__Exercise directions__. Each line of the entries that mentions the string "green" needs to be reported.

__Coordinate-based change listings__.
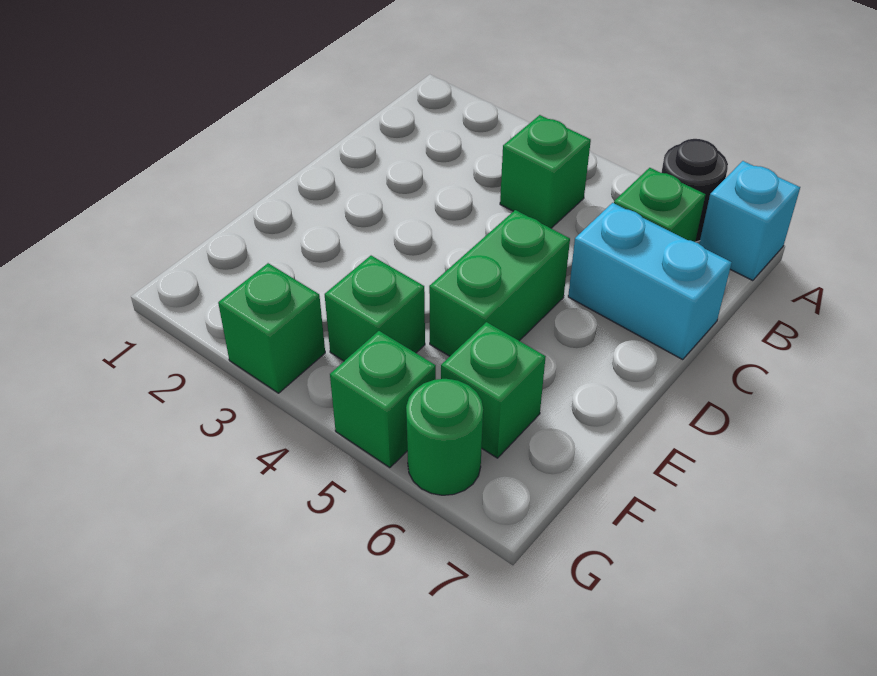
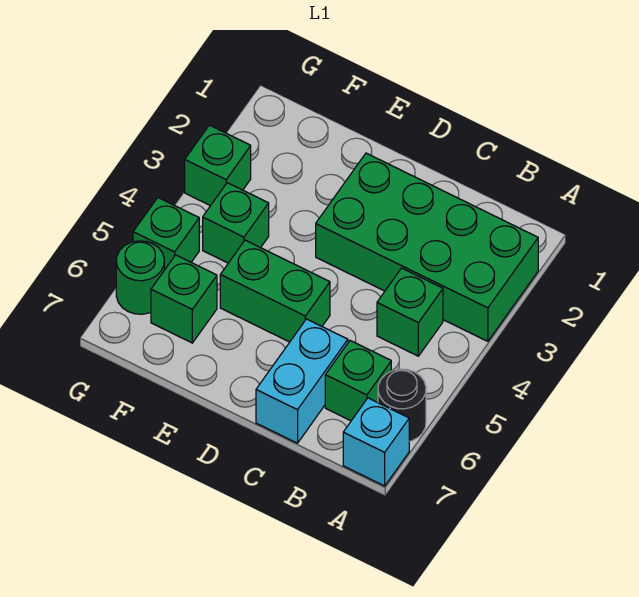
none -> green brick A2:D3 level 1

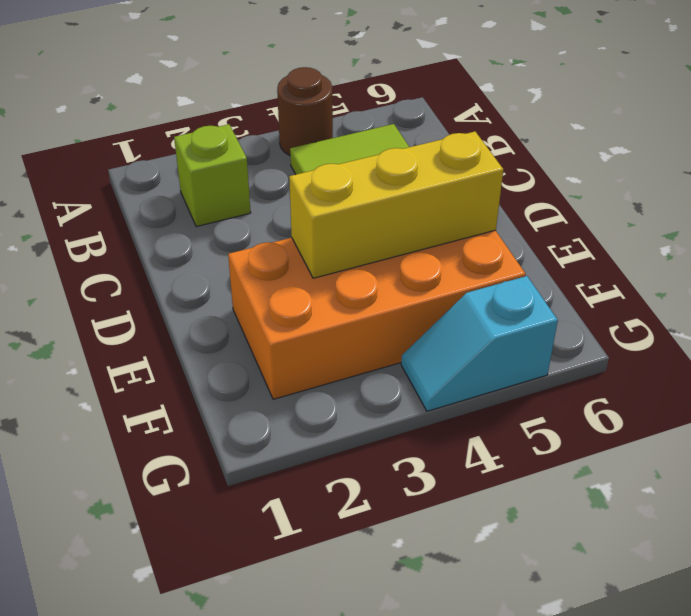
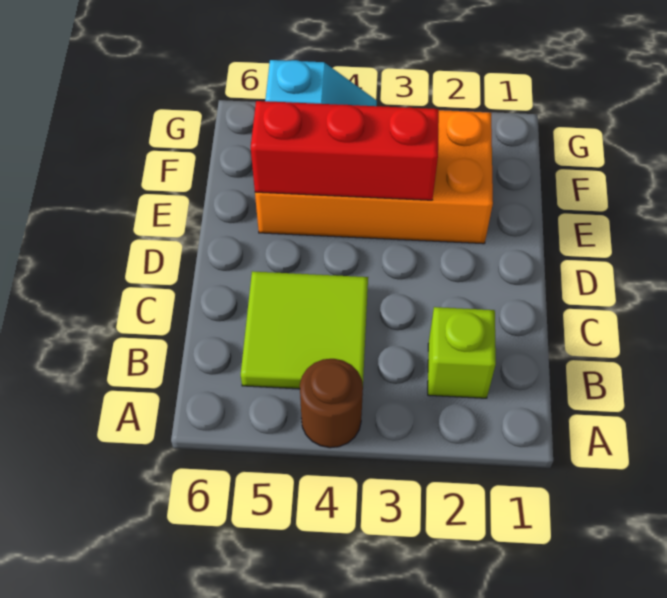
yellow brick E3:E5 level 2 -> red brick E3:E5 level 2

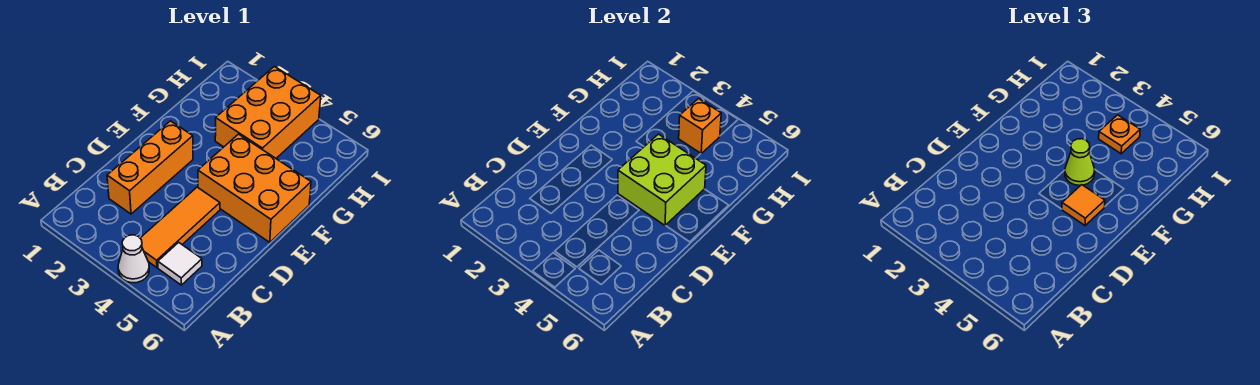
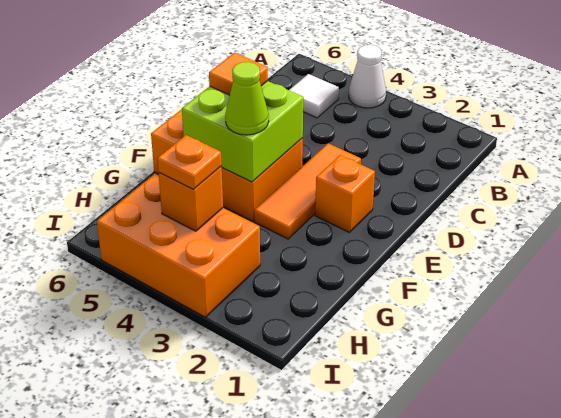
orange tile B4:D4 level 1 -> orange tile D3:F3 level 1
orange brick C2:E2 level 1 -> orange brick E2 level 1
orange brick G3:I4 level 1 -> orange brick H3:I5 level 1

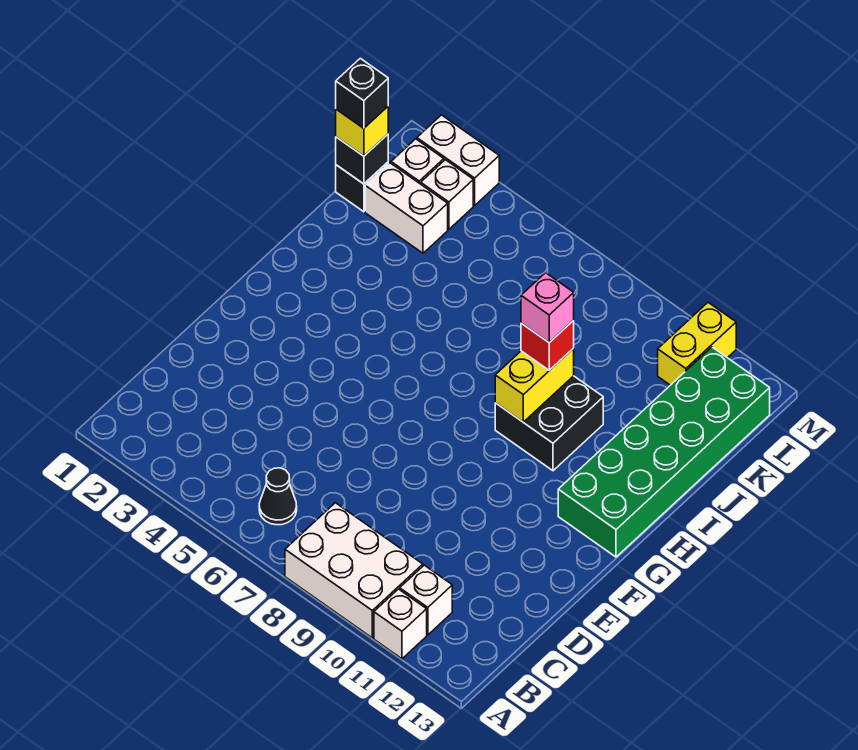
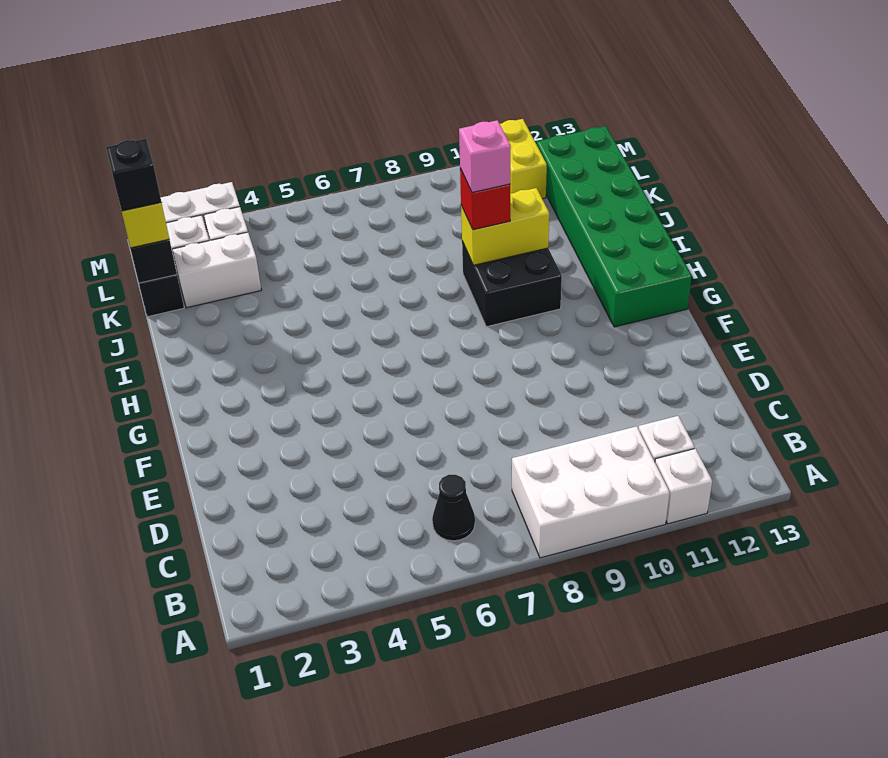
yellow brick H9:I9 level 2 -> yellow brick I9:I10 level 2

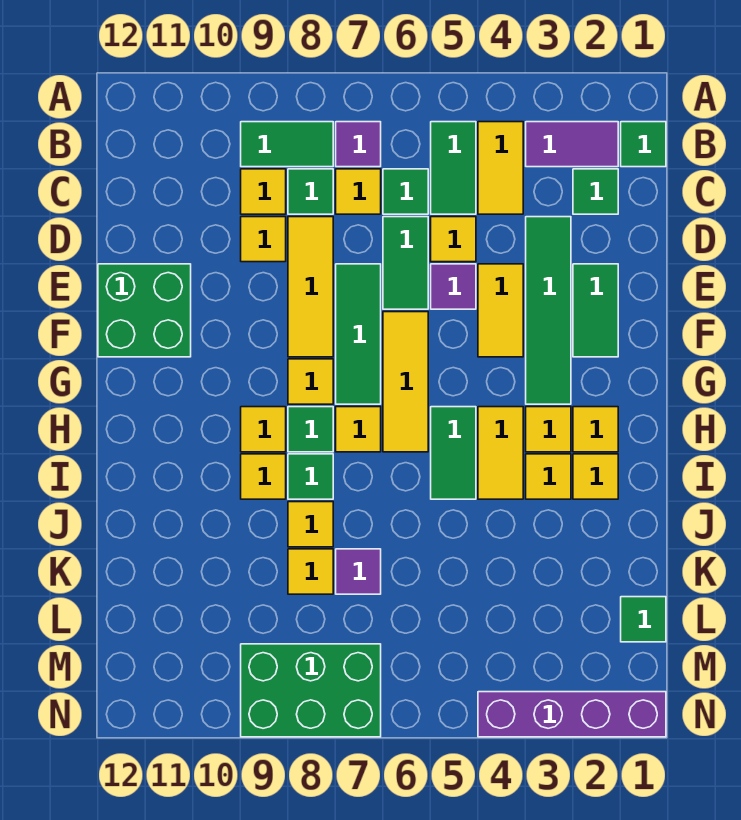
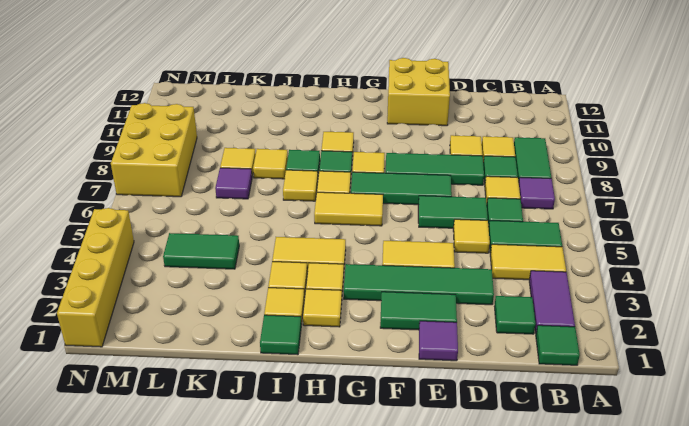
yellow tile D8:F8 level 1 -> green tile D8:F8 level 1
purple tile E5 level 1 -> purple tile E1 level 1
green brick E11:F12 level 1 -> yellow brick E11:F12 level 1
yellow tile F6:H6 level 1 -> yellow tile G6:H6 level 1
green tile H5:I5 level 1 -> green tile K4:L4 level 1
yellow tile I9 level 1 -> yellow tile I7 level 1
green tile L1 level 1 -> green tile I1 level 1
green brick M7:N9 level 1 -> yellow brick M7:N9 level 1
purple brick N1:N4 level 1 -> yellow brick N1:N4 level 1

__Written response__.
none -> green brick A2:D3 level 1
yellow tile D8:F8 level 1 -> green tile D8:F8 level 1
green brick E11:F12 level 1 -> yellow brick E11:F12 level 1
green tile H5:I5 level 1 -> green tile K4:L4 level 1
green tile L1 level 1 -> green tile I1 level 1
green brick M7:N9 level 1 -> yellow brick M7:N9 level 1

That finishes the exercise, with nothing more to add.